▶ [EXERCISE DETAILS] Find the line in the data below that contains "blue bowling pin: 5 -> 3". Return that line and all the lines after it, unchanged.

▶ [DATA]
........

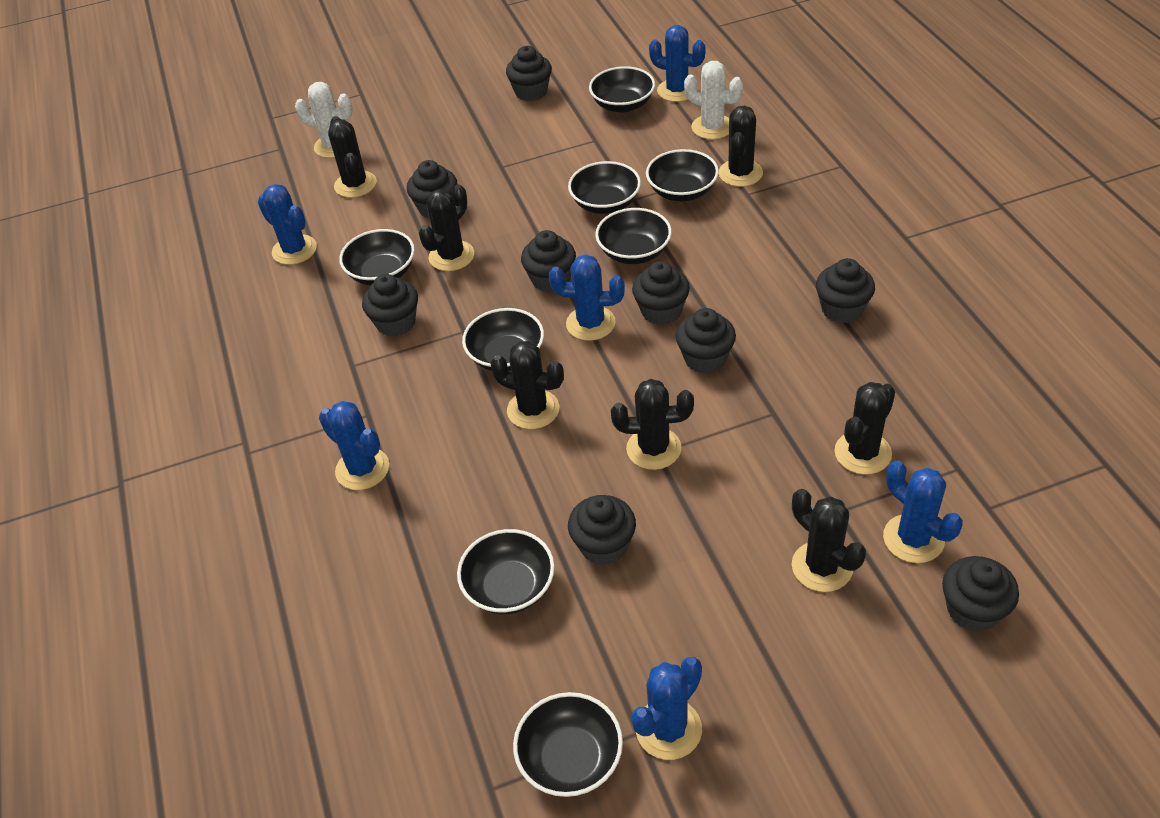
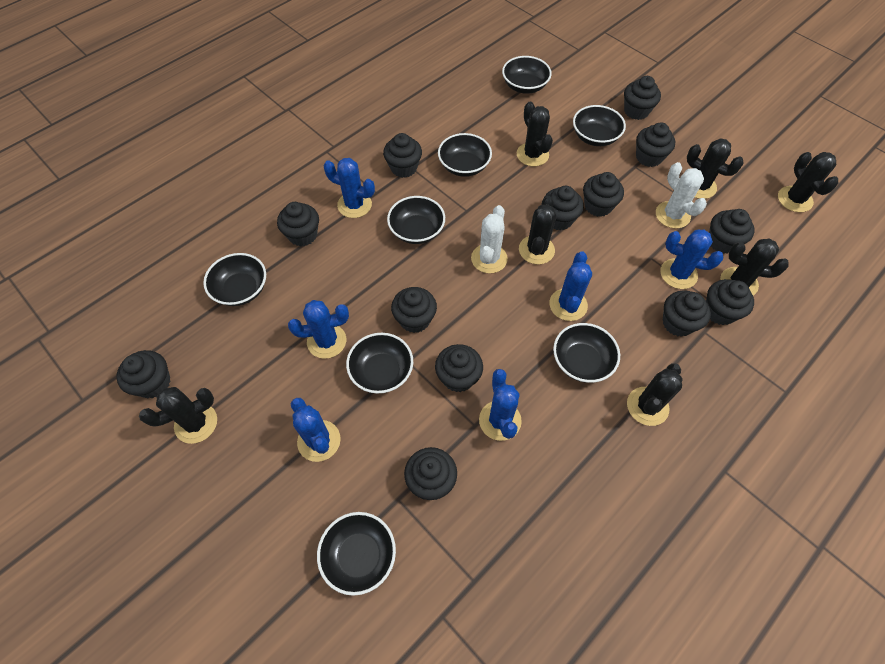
black cupcake: 9 -> 13

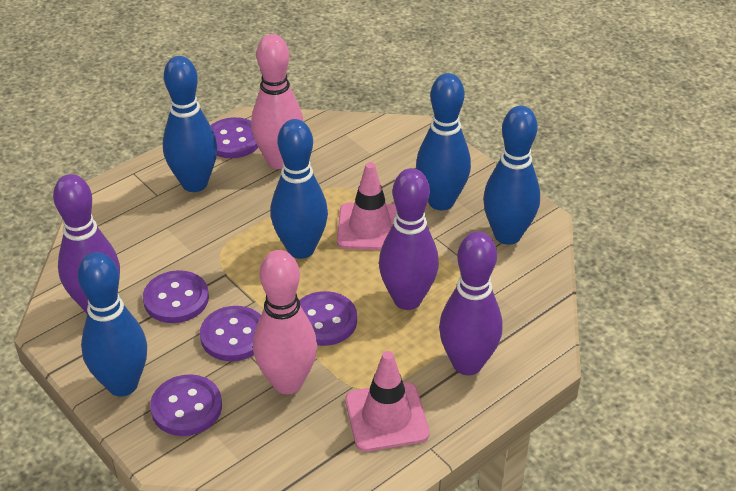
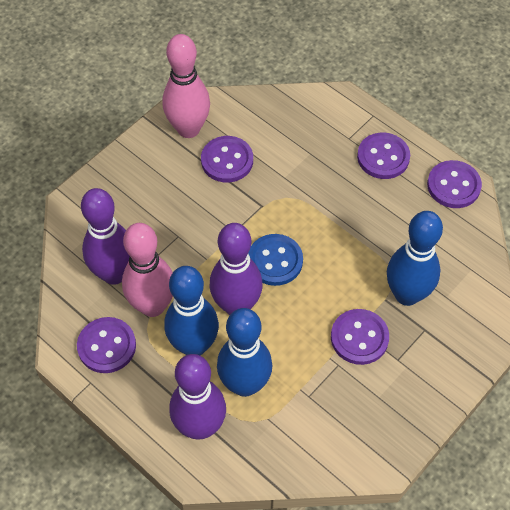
blue bowling pin: 5 -> 3
blue button: 0 -> 1
pink traffic cone: 2 -> 0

........

▶ [REPLY]
blue bowling pin: 5 -> 3
blue button: 0 -> 1
pink traffic cone: 2 -> 0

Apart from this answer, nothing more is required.